BEGIN

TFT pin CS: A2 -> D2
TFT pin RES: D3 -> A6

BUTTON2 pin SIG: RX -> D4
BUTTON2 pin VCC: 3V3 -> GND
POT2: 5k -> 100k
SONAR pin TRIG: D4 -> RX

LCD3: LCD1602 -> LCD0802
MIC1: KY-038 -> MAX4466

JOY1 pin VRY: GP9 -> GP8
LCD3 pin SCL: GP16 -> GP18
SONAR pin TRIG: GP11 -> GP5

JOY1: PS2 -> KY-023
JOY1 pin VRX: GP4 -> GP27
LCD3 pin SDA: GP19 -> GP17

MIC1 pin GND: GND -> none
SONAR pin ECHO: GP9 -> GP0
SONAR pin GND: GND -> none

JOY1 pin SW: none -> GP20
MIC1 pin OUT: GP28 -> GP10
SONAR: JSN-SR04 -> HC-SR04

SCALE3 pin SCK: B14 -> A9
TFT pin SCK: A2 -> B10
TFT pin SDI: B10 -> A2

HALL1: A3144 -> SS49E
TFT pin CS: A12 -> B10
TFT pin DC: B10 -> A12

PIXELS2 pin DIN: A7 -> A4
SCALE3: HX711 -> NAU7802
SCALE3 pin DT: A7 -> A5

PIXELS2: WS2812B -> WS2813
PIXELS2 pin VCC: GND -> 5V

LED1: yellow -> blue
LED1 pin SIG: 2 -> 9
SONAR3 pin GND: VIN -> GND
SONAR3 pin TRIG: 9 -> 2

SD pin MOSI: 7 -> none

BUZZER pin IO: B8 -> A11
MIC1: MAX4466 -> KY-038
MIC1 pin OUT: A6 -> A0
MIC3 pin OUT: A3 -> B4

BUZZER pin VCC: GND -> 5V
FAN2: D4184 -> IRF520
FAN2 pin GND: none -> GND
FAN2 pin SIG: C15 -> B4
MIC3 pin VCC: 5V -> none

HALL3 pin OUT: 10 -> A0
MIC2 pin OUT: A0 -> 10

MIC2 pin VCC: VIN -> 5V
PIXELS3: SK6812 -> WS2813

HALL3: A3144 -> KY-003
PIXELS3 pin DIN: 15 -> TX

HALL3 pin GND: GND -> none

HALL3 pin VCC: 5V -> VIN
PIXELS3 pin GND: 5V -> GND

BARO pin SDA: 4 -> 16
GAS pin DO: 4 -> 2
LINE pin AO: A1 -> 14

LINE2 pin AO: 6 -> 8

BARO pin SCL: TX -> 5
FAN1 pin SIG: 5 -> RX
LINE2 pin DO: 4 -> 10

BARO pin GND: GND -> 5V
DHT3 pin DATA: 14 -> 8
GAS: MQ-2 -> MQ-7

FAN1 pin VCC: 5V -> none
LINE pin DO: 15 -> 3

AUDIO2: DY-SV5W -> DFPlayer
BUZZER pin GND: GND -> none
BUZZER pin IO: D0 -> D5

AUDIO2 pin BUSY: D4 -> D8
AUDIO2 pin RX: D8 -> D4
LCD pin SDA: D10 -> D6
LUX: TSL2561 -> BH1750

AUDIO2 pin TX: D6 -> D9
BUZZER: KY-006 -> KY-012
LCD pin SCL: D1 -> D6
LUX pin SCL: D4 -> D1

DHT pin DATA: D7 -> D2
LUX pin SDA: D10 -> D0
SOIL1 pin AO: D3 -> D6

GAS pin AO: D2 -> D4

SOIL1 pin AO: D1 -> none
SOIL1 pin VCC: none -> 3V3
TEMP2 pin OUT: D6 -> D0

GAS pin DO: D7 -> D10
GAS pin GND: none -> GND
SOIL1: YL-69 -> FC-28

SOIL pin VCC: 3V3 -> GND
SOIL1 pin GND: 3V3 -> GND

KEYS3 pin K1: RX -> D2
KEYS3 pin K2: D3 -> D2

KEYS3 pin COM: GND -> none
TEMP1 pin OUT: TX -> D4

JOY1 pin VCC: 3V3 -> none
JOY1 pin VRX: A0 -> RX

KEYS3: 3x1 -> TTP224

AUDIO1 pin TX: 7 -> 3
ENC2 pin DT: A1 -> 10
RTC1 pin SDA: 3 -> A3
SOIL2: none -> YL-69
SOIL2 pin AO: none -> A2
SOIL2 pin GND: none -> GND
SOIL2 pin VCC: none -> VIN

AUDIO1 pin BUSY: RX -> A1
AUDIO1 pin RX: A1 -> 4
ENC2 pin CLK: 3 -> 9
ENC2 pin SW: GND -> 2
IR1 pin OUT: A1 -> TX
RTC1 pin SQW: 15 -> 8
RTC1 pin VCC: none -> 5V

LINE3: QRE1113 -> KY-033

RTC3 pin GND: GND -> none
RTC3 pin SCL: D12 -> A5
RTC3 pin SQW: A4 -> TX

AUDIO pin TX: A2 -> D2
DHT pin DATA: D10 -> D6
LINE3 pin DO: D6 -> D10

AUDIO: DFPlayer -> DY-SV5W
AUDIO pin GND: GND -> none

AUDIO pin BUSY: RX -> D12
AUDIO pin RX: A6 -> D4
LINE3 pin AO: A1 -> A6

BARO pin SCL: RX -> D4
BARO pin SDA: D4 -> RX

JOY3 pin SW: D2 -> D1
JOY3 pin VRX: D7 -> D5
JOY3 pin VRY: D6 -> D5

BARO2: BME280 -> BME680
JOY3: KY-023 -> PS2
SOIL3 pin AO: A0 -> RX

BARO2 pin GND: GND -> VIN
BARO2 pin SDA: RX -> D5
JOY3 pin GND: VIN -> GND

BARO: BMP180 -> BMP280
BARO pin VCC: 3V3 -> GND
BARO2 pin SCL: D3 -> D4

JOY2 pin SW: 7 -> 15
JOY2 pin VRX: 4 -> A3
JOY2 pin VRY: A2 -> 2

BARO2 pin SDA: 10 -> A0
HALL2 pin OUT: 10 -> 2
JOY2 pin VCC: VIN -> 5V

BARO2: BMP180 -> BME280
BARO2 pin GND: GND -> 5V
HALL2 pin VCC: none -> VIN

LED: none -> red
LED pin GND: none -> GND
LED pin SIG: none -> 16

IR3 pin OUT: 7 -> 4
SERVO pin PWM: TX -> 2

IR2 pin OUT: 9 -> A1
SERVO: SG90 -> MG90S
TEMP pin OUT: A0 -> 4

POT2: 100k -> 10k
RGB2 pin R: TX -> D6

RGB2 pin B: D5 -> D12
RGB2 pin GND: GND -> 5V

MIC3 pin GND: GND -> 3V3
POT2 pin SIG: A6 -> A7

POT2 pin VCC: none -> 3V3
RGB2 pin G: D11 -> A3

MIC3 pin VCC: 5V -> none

END

▸ Problem requirements: All that is wanted is a faithful reproduction of the line above with "PIXELS2: WS2812B -> WS2813", the line with "BUZZER pin VCC: GND -> 5V", and every line in between.

▸ Answer space:
PIXELS2: WS2812B -> WS2813
PIXELS2 pin VCC: GND -> 5V

LED1: yellow -> blue
LED1 pin SIG: 2 -> 9
SONAR3 pin GND: VIN -> GND
SONAR3 pin TRIG: 9 -> 2

SD pin MOSI: 7 -> none

BUZZER pin IO: B8 -> A11
MIC1: MAX4466 -> KY-038
MIC1 pin OUT: A6 -> A0
MIC3 pin OUT: A3 -> B4

BUZZER pin VCC: GND -> 5V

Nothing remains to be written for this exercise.